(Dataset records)

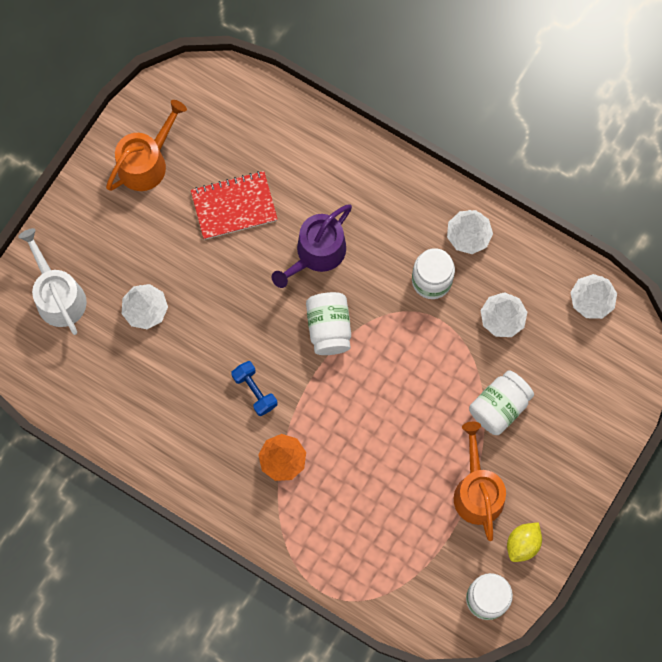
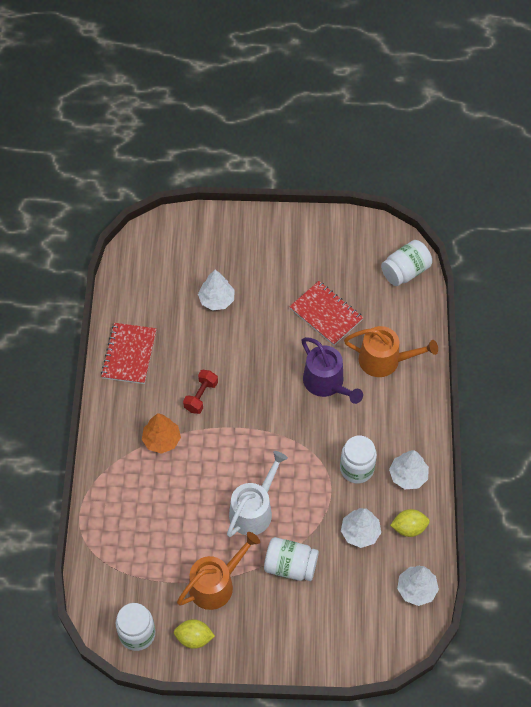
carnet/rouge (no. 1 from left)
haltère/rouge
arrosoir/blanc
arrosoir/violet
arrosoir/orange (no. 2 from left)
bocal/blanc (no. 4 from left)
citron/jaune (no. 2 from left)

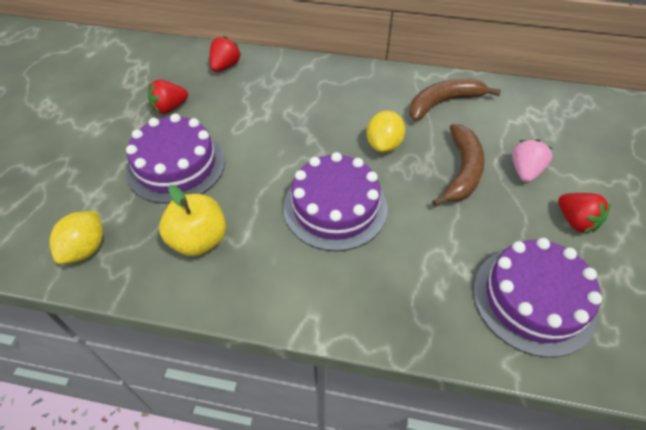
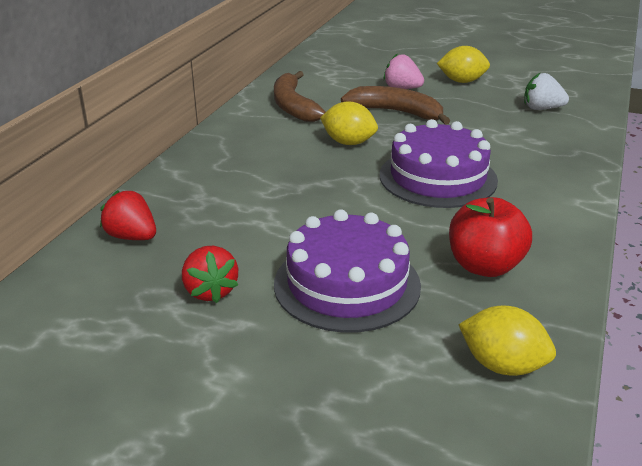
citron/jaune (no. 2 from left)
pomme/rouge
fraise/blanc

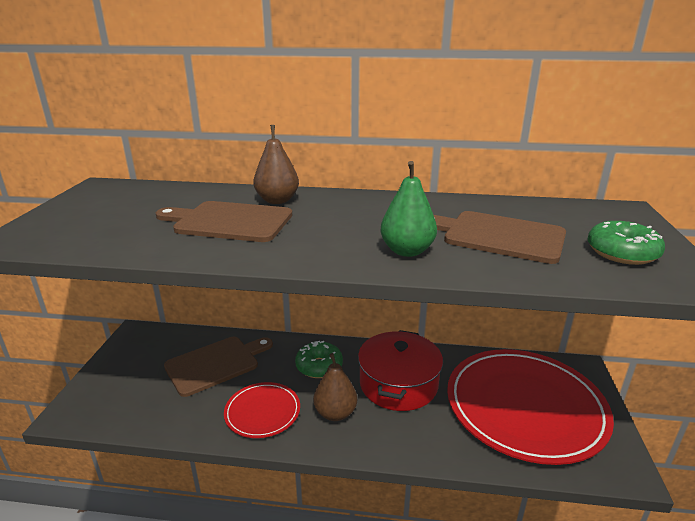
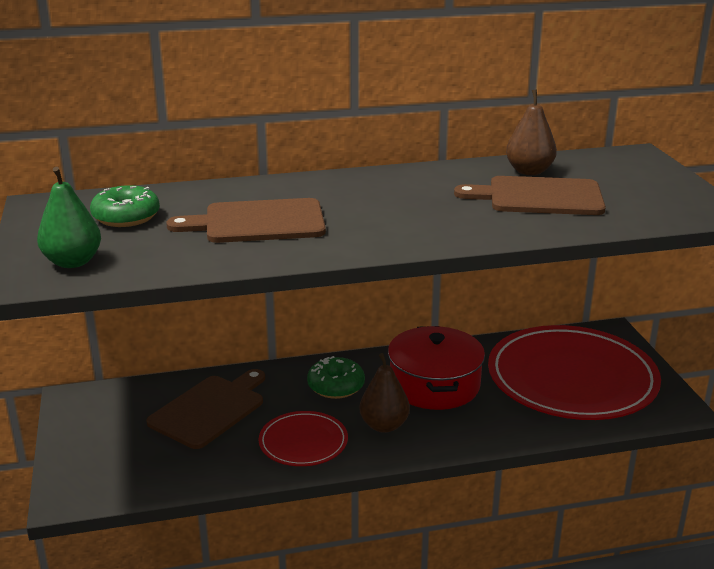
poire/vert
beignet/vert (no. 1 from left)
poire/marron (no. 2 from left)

● What you should do
Output nothing but the records above, word for word, with the pictures removed.

● Output for this exercise
carnet/rouge (no. 1 from left)
haltère/rouge
arrosoir/blanc
arrosoir/violet
arrosoir/orange (no. 2 from left)
bocal/blanc (no. 4 from left)
citron/jaune (no. 2 from left)

citron/jaune (no. 2 from left)
pomme/rouge
fraise/blanc

poire/vert
beignet/vert (no. 1 from left)
poire/marron (no. 2 from left)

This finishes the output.